Problem to work on -> Word for word, write out the entries that follow, omitting all pictures.
==== Information provided ====
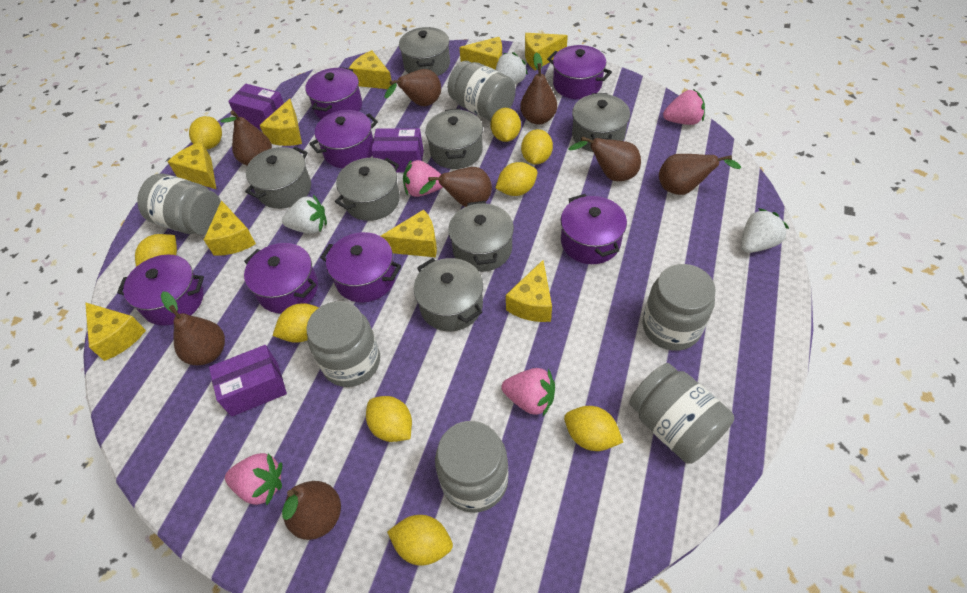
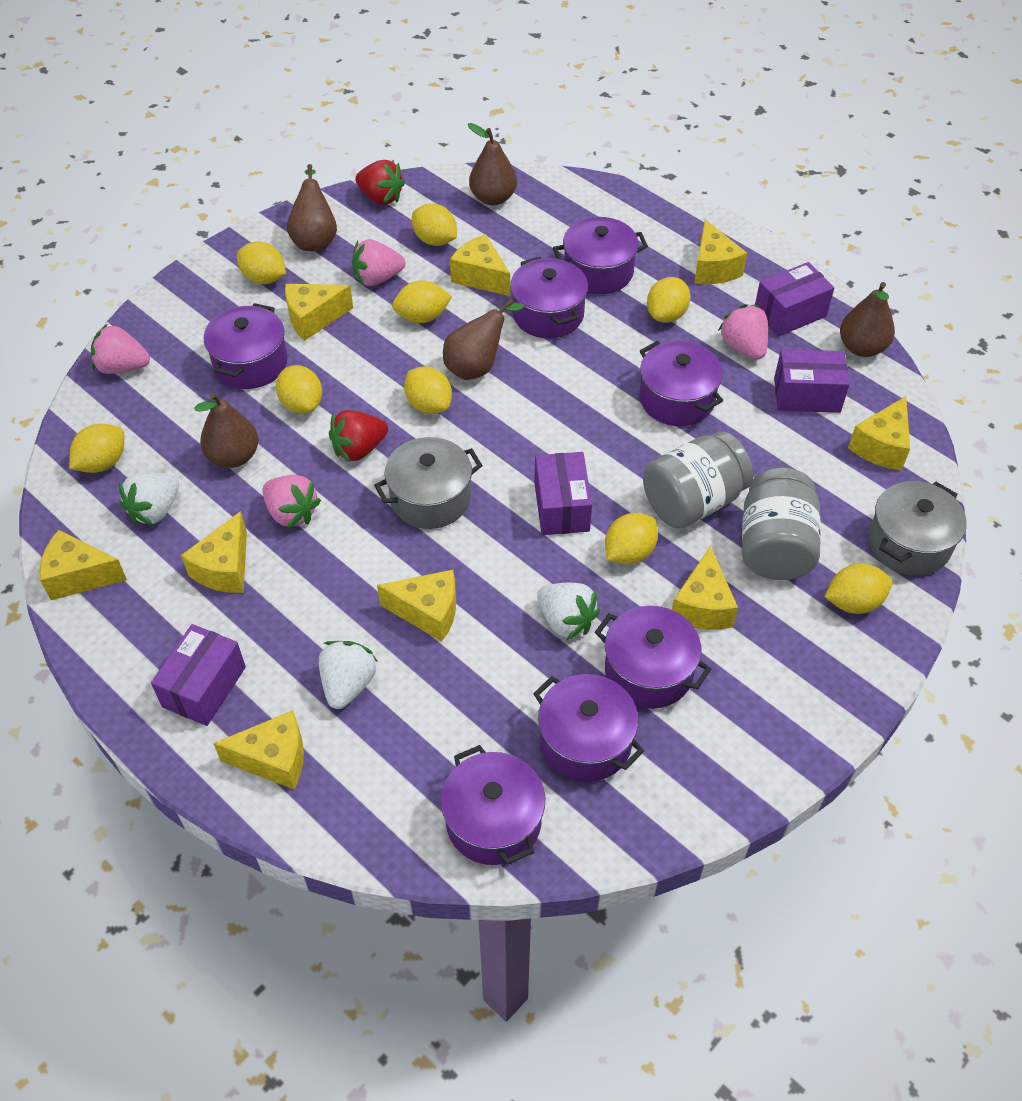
brown pear: 8 -> 5
grey jar: 6 -> 2
grey pot: 7 -> 2
purple box: 3 -> 4
red strawberry: 0 -> 2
====
Finished exercise ->
brown pear: 8 -> 5
grey jar: 6 -> 2
grey pot: 7 -> 2
purple box: 3 -> 4
red strawberry: 0 -> 2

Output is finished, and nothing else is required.